TASK INSTRUCTIONS:
Return the records exactly, with nothing added.

----- EXERCISE DATA

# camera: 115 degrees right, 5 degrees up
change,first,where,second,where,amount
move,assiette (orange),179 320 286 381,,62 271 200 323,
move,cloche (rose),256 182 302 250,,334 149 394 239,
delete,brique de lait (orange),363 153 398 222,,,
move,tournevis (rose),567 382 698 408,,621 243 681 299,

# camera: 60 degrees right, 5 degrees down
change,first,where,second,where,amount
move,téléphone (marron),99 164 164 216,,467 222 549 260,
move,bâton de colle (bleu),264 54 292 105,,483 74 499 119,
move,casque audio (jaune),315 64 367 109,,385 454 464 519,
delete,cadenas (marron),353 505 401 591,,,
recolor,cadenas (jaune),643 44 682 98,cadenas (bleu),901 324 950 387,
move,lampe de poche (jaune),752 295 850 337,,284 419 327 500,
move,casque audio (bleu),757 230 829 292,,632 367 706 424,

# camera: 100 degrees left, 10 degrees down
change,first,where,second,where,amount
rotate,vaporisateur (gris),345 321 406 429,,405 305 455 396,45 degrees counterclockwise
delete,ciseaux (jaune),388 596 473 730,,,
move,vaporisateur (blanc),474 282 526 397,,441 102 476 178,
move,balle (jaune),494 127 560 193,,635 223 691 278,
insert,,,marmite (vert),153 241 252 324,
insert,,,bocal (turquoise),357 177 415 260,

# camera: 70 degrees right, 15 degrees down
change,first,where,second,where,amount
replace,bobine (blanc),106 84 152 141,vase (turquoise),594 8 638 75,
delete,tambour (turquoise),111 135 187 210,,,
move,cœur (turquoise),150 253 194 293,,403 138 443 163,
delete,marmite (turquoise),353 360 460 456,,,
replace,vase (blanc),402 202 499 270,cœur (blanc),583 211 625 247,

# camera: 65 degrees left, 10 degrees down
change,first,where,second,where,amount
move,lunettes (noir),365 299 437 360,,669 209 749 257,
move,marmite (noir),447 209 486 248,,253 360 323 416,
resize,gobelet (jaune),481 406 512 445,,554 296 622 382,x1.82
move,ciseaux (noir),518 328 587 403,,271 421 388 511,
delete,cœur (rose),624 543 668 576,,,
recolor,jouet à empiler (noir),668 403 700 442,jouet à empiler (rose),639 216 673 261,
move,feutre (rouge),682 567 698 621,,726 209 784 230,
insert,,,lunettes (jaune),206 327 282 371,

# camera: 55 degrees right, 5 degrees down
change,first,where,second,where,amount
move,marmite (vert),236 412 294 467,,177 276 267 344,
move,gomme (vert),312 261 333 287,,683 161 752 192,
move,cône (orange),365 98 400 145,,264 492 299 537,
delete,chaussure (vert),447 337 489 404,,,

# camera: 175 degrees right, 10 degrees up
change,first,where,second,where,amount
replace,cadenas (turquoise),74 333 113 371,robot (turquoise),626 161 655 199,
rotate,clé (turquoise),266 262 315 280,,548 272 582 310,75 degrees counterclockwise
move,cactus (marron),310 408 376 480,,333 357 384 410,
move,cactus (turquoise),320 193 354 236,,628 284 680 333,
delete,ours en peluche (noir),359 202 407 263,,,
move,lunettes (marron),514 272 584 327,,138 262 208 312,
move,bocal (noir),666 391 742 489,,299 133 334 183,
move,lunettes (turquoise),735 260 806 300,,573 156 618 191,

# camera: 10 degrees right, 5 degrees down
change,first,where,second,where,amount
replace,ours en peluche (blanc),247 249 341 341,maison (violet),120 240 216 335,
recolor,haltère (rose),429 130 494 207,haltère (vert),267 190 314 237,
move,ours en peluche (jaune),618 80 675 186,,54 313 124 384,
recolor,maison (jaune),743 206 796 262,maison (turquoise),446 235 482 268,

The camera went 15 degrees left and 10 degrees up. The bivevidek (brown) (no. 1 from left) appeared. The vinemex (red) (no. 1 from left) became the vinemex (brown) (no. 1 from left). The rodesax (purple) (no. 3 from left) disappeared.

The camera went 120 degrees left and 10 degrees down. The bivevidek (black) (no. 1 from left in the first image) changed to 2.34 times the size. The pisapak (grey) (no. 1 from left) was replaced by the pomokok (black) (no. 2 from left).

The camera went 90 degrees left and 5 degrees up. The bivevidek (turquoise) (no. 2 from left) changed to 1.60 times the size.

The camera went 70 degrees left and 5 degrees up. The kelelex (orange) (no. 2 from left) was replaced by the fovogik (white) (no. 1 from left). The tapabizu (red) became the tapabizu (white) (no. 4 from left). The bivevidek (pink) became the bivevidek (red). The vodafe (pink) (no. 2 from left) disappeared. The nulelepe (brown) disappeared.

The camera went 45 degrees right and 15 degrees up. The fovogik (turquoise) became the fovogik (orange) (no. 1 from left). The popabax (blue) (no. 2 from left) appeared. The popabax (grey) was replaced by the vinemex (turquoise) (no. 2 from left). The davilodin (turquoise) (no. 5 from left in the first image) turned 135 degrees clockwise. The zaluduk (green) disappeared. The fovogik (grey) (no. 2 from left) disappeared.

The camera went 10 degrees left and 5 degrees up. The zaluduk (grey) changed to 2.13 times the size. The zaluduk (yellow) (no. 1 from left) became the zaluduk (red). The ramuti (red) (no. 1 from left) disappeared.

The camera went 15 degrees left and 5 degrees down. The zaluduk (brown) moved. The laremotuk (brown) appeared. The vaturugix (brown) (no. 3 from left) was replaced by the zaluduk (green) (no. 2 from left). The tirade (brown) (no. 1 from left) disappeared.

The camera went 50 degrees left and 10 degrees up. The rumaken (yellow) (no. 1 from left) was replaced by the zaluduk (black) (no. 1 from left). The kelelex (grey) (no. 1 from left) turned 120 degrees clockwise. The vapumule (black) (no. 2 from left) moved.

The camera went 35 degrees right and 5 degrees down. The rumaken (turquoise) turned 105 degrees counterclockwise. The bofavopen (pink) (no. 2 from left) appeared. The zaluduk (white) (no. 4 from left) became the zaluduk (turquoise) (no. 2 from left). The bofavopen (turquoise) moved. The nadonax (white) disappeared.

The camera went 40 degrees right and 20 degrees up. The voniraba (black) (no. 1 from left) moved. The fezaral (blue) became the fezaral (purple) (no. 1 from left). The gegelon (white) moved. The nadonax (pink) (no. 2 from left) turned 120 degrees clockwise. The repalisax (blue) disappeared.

----------

ANSWER TO THE PROBLEM:
# camera: 115 degrees right, 5 degrees up
change,first,where,second,where,amount
move,assiette (orange),179 320 286 381,,62 271 200 323,
move,cloche (rose),256 182 302 250,,334 149 394 239,
delete,brique de lait (orange),363 153 398 222,,,
move,tournevis (rose),567 382 698 408,,621 243 681 299,

# camera: 60 degrees right, 5 degrees down
change,first,where,second,where,amount
move,téléphone (marron),99 164 164 216,,467 222 549 260,
move,bâton de colle (bleu),264 54 292 105,,483 74 499 119,
move,casque audio (jaune),315 64 367 109,,385 454 464 519,
delete,cadenas (marron),353 505 401 591,,,
recolor,cadenas (jaune),643 44 682 98,cadenas (bleu),901 324 950 387,
move,lampe de poche (jaune),752 295 850 337,,284 419 327 500,
move,casque audio (bleu),757 230 829 292,,632 367 706 424,

# camera: 100 degrees left, 10 degrees down
change,first,where,second,where,amount
rotate,vaporisateur (gris),345 321 406 429,,405 305 455 396,45 degrees counterclockwise
delete,ciseaux (jaune),388 596 473 730,,,
move,vaporisateur (blanc),474 282 526 397,,441 102 476 178,
move,balle (jaune),494 127 560 193,,635 223 691 278,
insert,,,marmite (vert),153 241 252 324,
insert,,,bocal (turquoise),357 177 415 260,

# camera: 70 degrees right, 15 degrees down
change,first,where,second,where,amount
replace,bobine (blanc),106 84 152 141,vase (turquoise),594 8 638 75,
delete,tambour (turquoise),111 135 187 210,,,
move,cœur (turquoise),150 253 194 293,,403 138 443 163,
delete,marmite (turquoise),353 360 460 456,,,
replace,vase (blanc),402 202 499 270,cœur (blanc),583 211 625 247,

# camera: 65 degrees left, 10 degrees down
change,first,where,second,where,amount
move,lunettes (noir),365 299 437 360,,669 209 749 257,
move,marmite (noir),447 209 486 248,,253 360 323 416,
resize,gobelet (jaune),481 406 512 445,,554 296 622 382,x1.82
move,ciseaux (noir),518 328 587 403,,271 421 388 511,
delete,cœur (rose),624 543 668 576,,,
recolor,jouet à empiler (noir),668 403 700 442,jouet à empiler (rose),639 216 673 261,
move,feutre (rouge),682 567 698 621,,726 209 784 230,
insert,,,lunettes (jaune),206 327 282 371,

# camera: 55 degrees right, 5 degrees down
change,first,where,second,where,amount
move,marmite (vert),236 412 294 467,,177 276 267 344,
move,gomme (vert),312 261 333 287,,683 161 752 192,
move,cône (orange),365 98 400 145,,264 492 299 537,
delete,chaussure (vert),447 337 489 404,,,

# camera: 175 degrees right, 10 degrees up
change,first,where,second,where,amount
replace,cadenas (turquoise),74 333 113 371,robot (turquoise),626 161 655 199,
rotate,clé (turquoise),266 262 315 280,,548 272 582 310,75 degrees counterclockwise
move,cactus (marron),310 408 376 480,,333 357 384 410,
move,cactus (turquoise),320 193 354 236,,628 284 680 333,
delete,ours en peluche (noir),359 202 407 263,,,
move,lunettes (marron),514 272 584 327,,138 262 208 312,
move,bocal (noir),666 391 742 489,,299 133 334 183,
move,lunettes (turquoise),735 260 806 300,,573 156 618 191,

# camera: 10 degrees right, 5 degrees down
change,first,where,second,where,amount
replace,ours en peluche (blanc),247 249 341 341,maison (violet),120 240 216 335,
recolor,haltère (rose),429 130 494 207,haltère (vert),267 190 314 237,
move,ours en peluche (jaune),618 80 675 186,,54 313 124 384,
recolor,maison (jaune),743 206 796 262,maison (turquoise),446 235 482 268,

The camera went 15 degrees left and 10 degrees up. The bivevidek (brown) (no. 1 from left) appeared. The vinemex (red) (no. 1 from left) became the vinemex (brown) (no. 1 from left). The rodesax (purple) (no. 3 from left) disappeared.

The camera went 120 degrees left and 10 degrees down. The bivevidek (black) (no. 1 from left in the first image) changed to 2.34 times the size. The pisapak (grey) (no. 1 from left) was replaced by the pomokok (black) (no. 2 from left).

The camera went 90 degrees left and 5 degrees up. The bivevidek (turquoise) (no. 2 from left) changed to 1.60 times the size.

The camera went 70 degrees left and 5 degrees up. The kelelex (orange) (no. 2 from left) was replaced by the fovogik (white) (no. 1 from left). The tapabizu (red) became the tapabizu (white) (no. 4 from left). The bivevidek (pink) became the bivevidek (red). The vodafe (pink) (no. 2 from left) disappeared. The nulelepe (brown) disappeared.

The camera went 45 degrees right and 15 degrees up. The fovogik (turquoise) became the fovogik (orange) (no. 1 from left). The popabax (blue) (no. 2 from left) appeared. The popabax (grey) was replaced by the vinemex (turquoise) (no. 2 from left). The davilodin (turquoise) (no. 5 from left in the first image) turned 135 degrees clockwise. The zaluduk (green) disappeared. The fovogik (grey) (no. 2 from left) disappeared.

The camera went 10 degrees left and 5 degrees up. The zaluduk (grey) changed to 2.13 times the size. The zaluduk (yellow) (no. 1 from left) became the zaluduk (red). The ramuti (red) (no. 1 from left) disappeared.

The camera went 15 degrees left and 5 degrees down. The zaluduk (brown) moved. The laremotuk (brown) appeared. The vaturugix (brown) (no. 3 from left) was replaced by the zaluduk (green) (no. 2 from left). The tirade (brown) (no. 1 from left) disappeared.

The camera went 50 degrees left and 10 degrees up. The rumaken (yellow) (no. 1 from left) was replaced by the zaluduk (black) (no. 1 from left). The kelelex (grey) (no. 1 from left) turned 120 degrees clockwise. The vapumule (black) (no. 2 from left) moved.

The camera went 35 degrees right and 5 degrees down. The rumaken (turquoise) turned 105 degrees counterclockwise. The bofavopen (pink) (no. 2 from left) appeared. The zaluduk (white) (no. 4 from left) became the zaluduk (turquoise) (no. 2 from left). The bofavopen (turquoise) moved. The nadonax (white) disappeared.

The camera went 40 degrees right and 20 degrees up. The voniraba (black) (no. 1 from left) moved. The fezaral (blue) became the fezaral (purple) (no. 1 from left). The gegelon (white) moved. The nadonax (pink) (no. 2 from left) turned 120 degrees clockwise. The repalisax (blue) disappeared.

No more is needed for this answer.